=== Recorded data ===

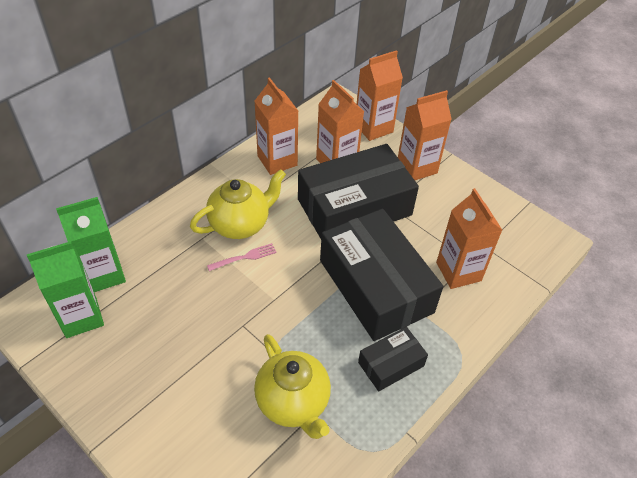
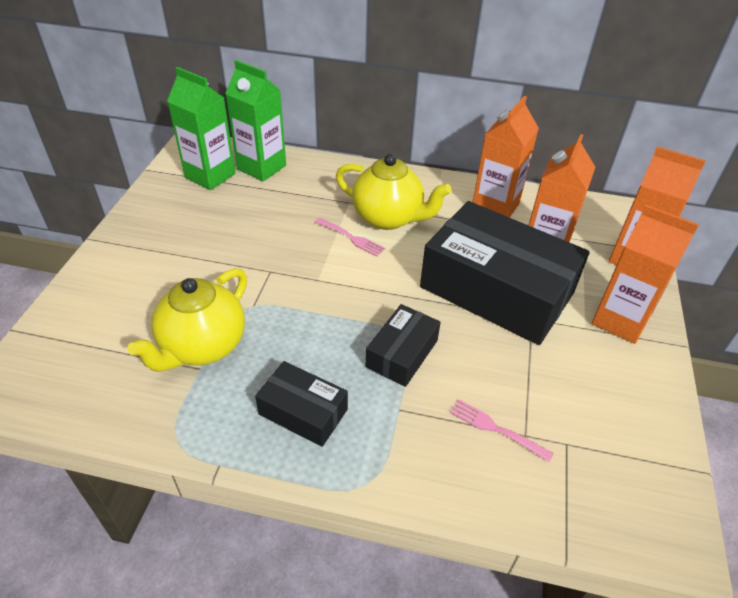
camera: 60 degrees right, 5 degrees down
black box [320,208,443,341] -> black box [366,304,441,387], size x0.48
orange carton [436,188,502,289] -> pink fork [450,399,554,462]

===

> **Instructions for the task**
Starting at the line that contains "black box [320,208,443,341]", write out every line through the last one in the data above, exactly as it stands.

> **Answer box**
black box [320,208,443,341] -> black box [366,304,441,387], size x0.48
orange carton [436,188,502,289] -> pink fork [450,399,554,462]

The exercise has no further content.